> _DATA SHOWN_:
◇ ◇ ◇ ◇ ◇
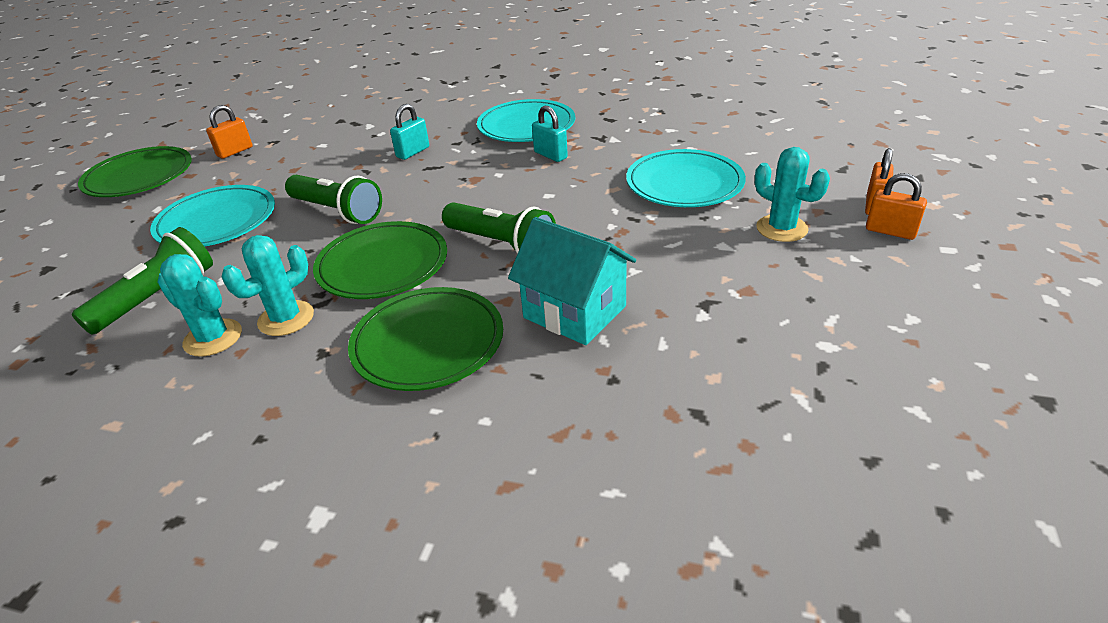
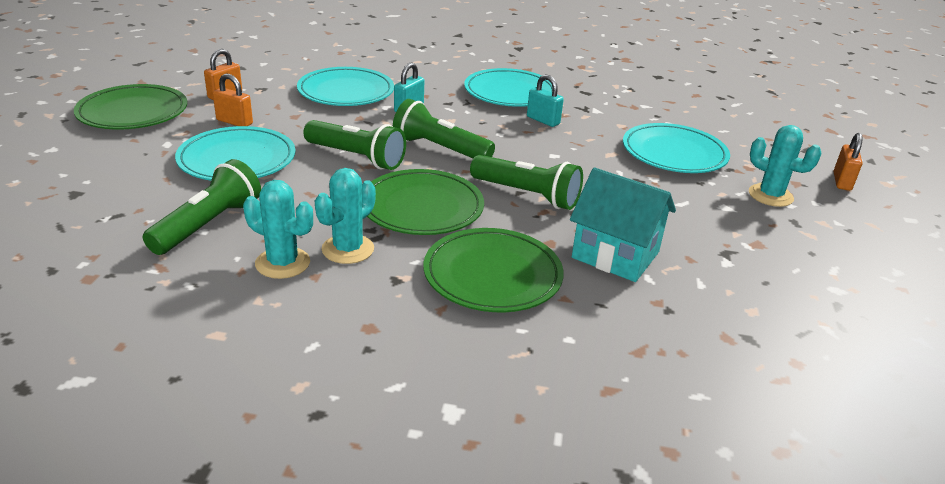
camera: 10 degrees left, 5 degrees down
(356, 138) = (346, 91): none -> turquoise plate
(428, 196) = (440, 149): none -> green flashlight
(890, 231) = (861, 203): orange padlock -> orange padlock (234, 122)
◇ ◇ ◇ ◇ ◇
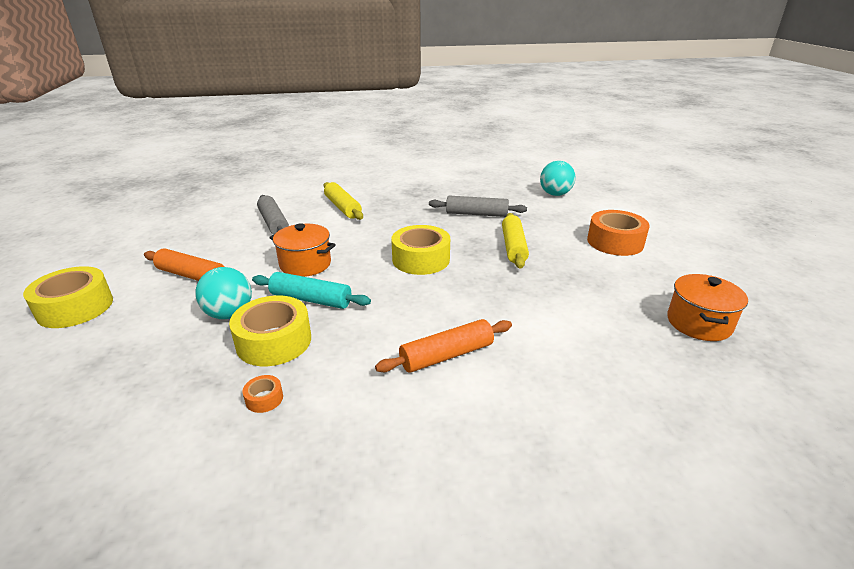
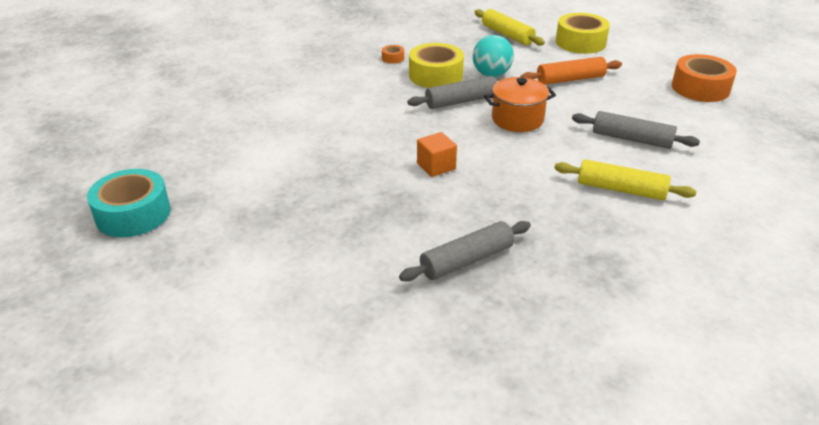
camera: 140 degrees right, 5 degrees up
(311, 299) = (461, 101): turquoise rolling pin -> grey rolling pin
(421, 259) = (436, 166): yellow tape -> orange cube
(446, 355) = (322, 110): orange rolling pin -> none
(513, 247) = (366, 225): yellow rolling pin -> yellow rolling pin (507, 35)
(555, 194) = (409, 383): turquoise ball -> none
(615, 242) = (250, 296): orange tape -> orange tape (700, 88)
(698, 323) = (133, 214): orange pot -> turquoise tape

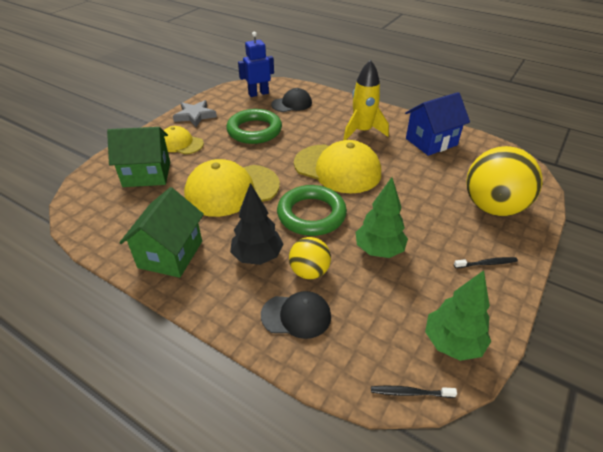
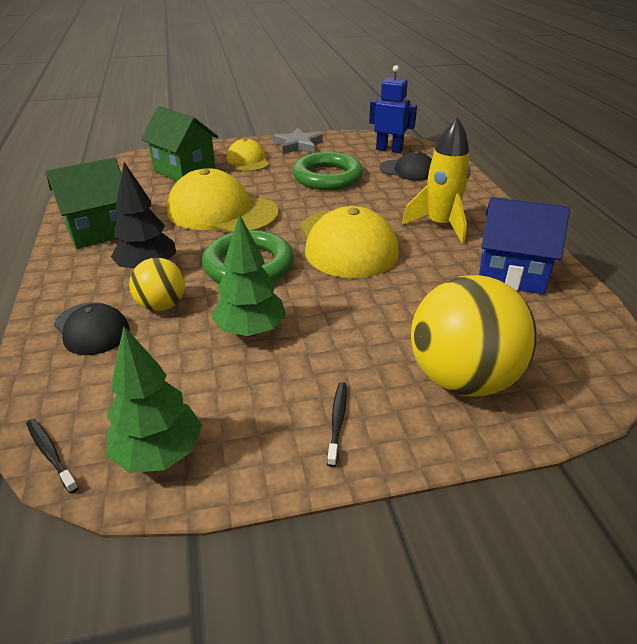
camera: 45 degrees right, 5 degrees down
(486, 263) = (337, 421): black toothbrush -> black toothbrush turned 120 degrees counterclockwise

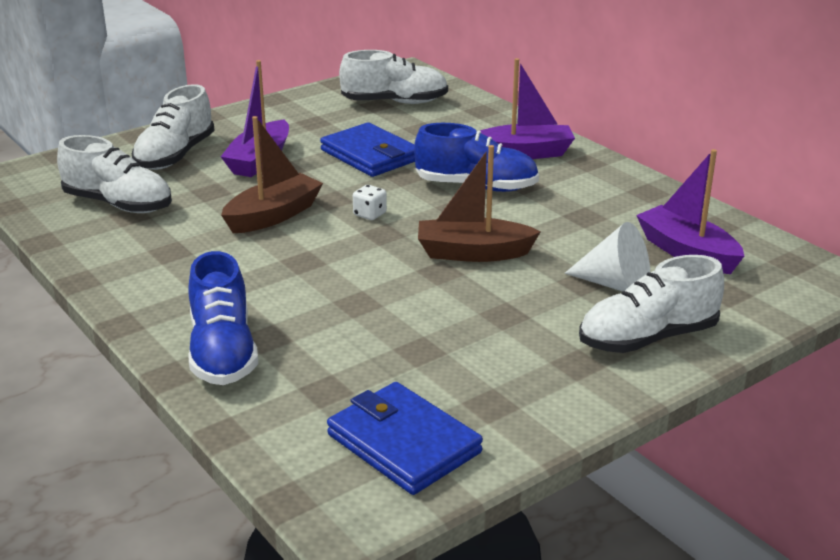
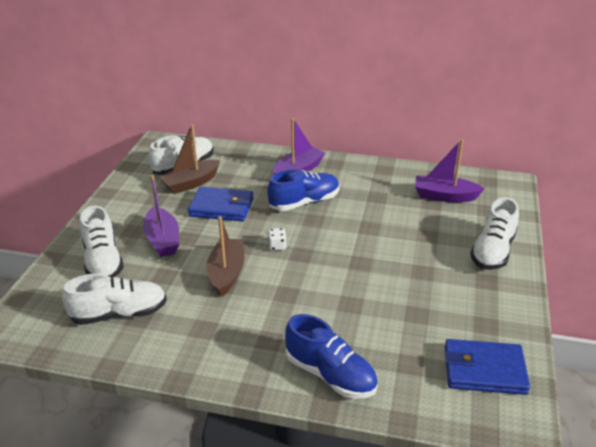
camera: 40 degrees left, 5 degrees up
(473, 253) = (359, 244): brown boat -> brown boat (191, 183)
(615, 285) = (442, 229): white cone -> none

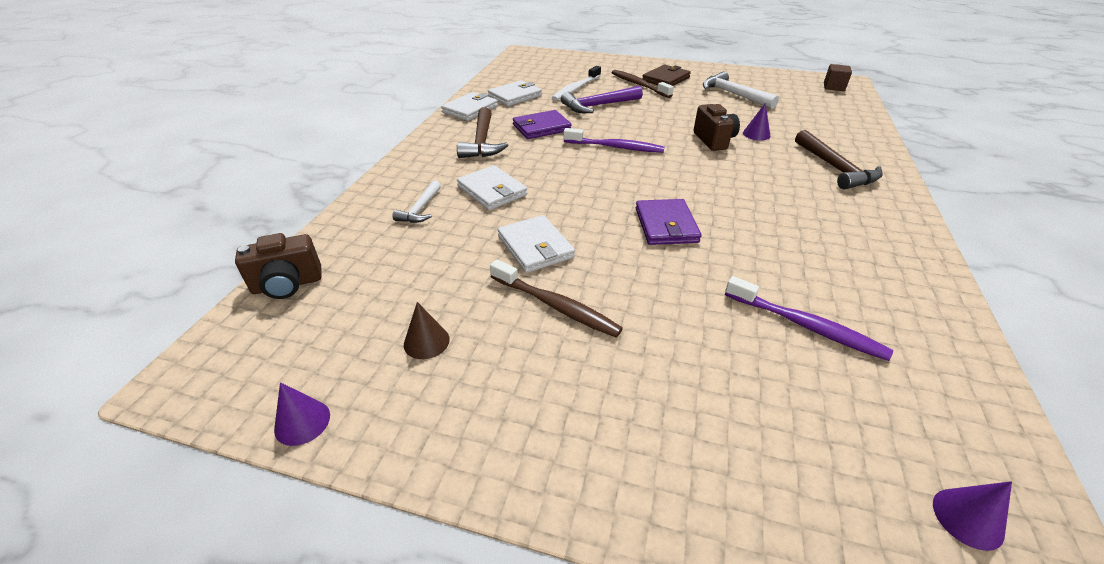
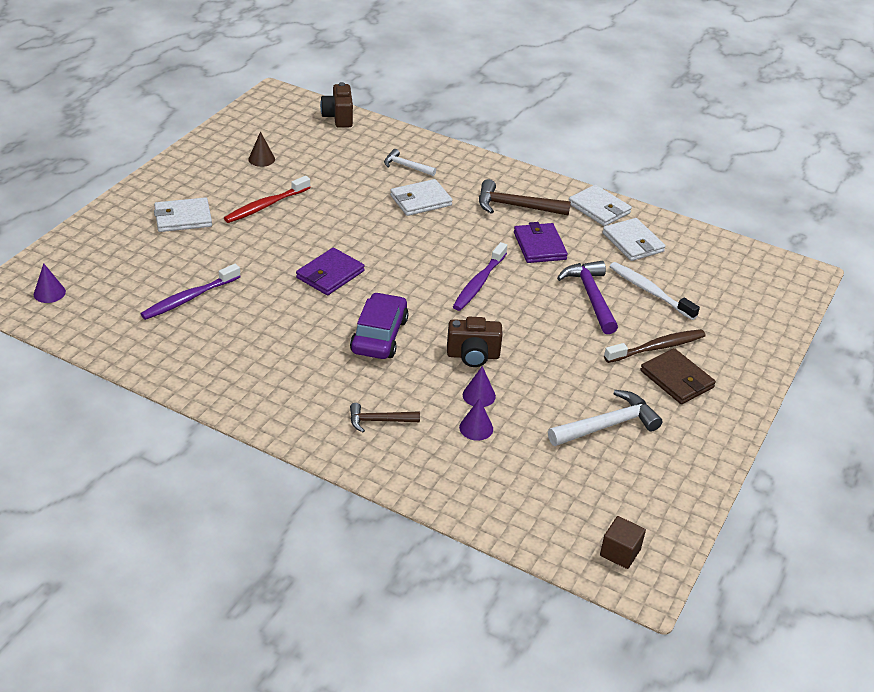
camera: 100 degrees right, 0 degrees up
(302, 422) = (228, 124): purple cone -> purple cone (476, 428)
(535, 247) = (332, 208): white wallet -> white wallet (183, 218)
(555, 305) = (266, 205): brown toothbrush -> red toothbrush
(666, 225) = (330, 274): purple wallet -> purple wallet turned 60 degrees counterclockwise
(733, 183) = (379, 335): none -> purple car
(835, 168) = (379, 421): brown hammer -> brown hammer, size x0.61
◇ ◇ ◇ ◇ ◇
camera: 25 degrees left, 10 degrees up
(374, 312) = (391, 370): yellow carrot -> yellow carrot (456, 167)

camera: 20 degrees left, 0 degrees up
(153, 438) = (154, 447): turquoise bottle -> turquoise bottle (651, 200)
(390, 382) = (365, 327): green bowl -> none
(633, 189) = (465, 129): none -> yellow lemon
◇ ◇ ◇ ◇ ◇
> _AIM OF THE EXERCISE_:
Reproduce the records above exactly, but only from the line with "(555, 194) = (409, 383): turquoise" up to and including the line with "(835, 168) = (379, 421): brown". Leave the pictures out.

> _EXPECTED ANSWER_:
(555, 194) = (409, 383): turquoise ball -> none
(615, 242) = (250, 296): orange tape -> orange tape (700, 88)
(698, 323) = (133, 214): orange pot -> turquoise tape

camera: 45 degrees right, 5 degrees down
(486, 263) = (337, 421): black toothbrush -> black toothbrush turned 120 degrees counterclockwise

camera: 40 degrees left, 5 degrees up
(473, 253) = (359, 244): brown boat -> brown boat (191, 183)
(615, 285) = (442, 229): white cone -> none

camera: 100 degrees right, 0 degrees up
(302, 422) = (228, 124): purple cone -> purple cone (476, 428)
(535, 247) = (332, 208): white wallet -> white wallet (183, 218)
(555, 305) = (266, 205): brown toothbrush -> red toothbrush
(666, 225) = (330, 274): purple wallet -> purple wallet turned 60 degrees counterclockwise
(733, 183) = (379, 335): none -> purple car
(835, 168) = (379, 421): brown hammer -> brown hammer, size x0.61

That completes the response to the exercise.